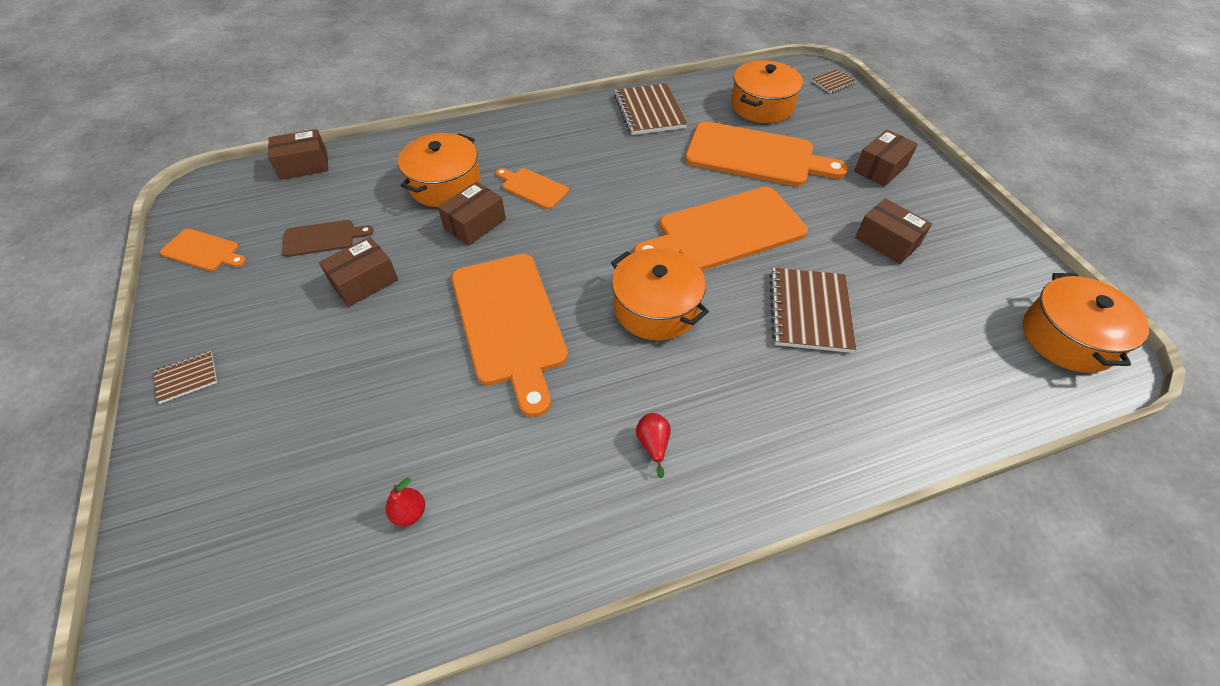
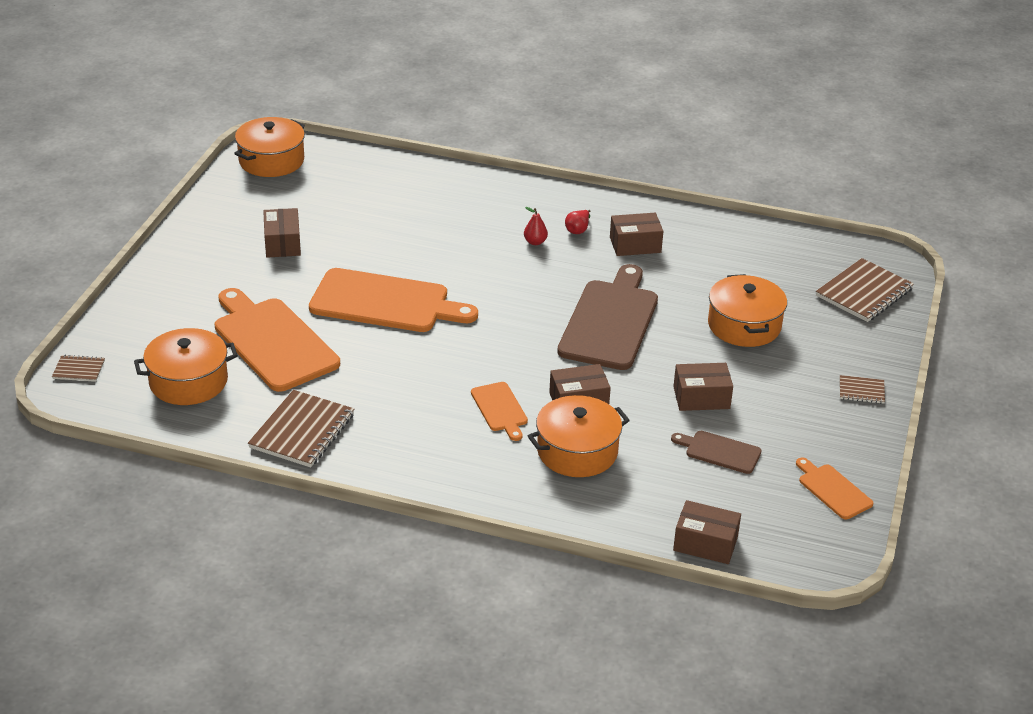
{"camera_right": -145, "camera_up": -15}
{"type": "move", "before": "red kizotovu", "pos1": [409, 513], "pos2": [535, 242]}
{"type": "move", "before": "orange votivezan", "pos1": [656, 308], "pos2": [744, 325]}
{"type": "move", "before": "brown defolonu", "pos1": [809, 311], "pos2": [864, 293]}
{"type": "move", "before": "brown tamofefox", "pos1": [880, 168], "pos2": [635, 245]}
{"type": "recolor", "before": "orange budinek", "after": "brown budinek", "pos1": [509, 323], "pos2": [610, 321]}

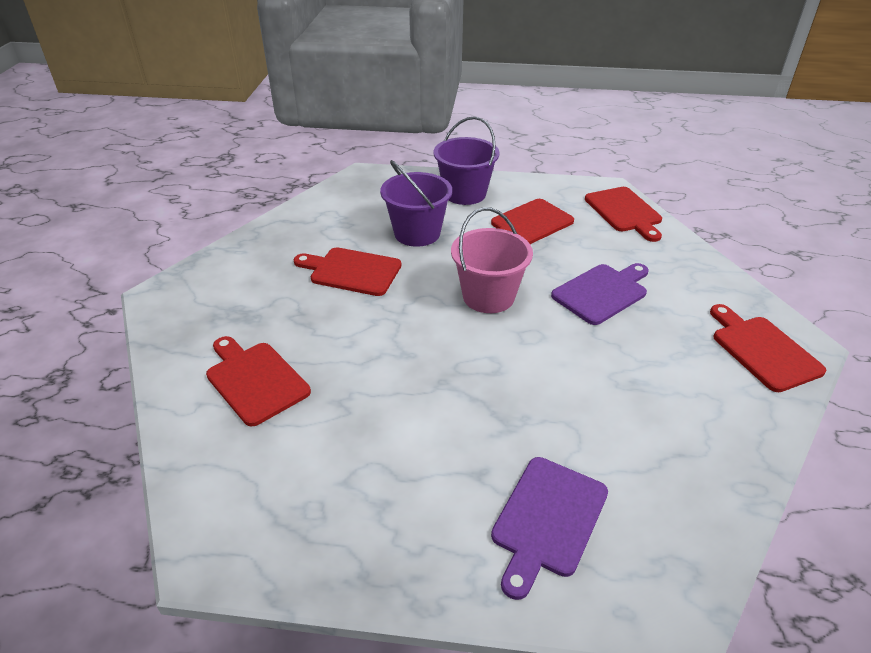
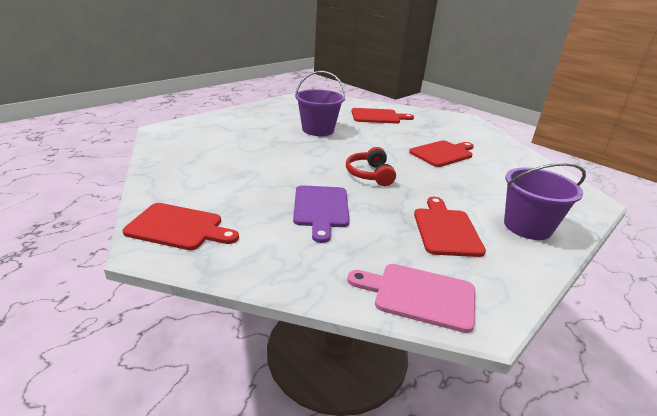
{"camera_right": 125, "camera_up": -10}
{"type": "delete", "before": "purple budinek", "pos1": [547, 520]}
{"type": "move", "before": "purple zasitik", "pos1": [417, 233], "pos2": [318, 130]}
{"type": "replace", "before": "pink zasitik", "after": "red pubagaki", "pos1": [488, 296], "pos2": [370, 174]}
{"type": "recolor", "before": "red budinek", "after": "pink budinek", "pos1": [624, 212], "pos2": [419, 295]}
-------
Apart from its pictures, the data is to be repeated exactly.

{"camera_right": -145, "camera_up": -15}
{"type": "move", "before": "red kizotovu", "pos1": [409, 513], "pos2": [535, 242]}
{"type": "move", "before": "orange votivezan", "pos1": [656, 308], "pos2": [744, 325]}
{"type": "move", "before": "brown defolonu", "pos1": [809, 311], "pos2": [864, 293]}
{"type": "move", "before": "brown tamofefox", "pos1": [880, 168], "pos2": [635, 245]}
{"type": "recolor", "before": "orange budinek", "after": "brown budinek", "pos1": [509, 323], "pos2": [610, 321]}

{"camera_right": 125, "camera_up": -10}
{"type": "delete", "before": "purple budinek", "pos1": [547, 520]}
{"type": "move", "before": "purple zasitik", "pos1": [417, 233], "pos2": [318, 130]}
{"type": "replace", "before": "pink zasitik", "after": "red pubagaki", "pos1": [488, 296], "pos2": [370, 174]}
{"type": "recolor", "before": "red budinek", "after": "pink budinek", "pos1": [624, 212], "pos2": [419, 295]}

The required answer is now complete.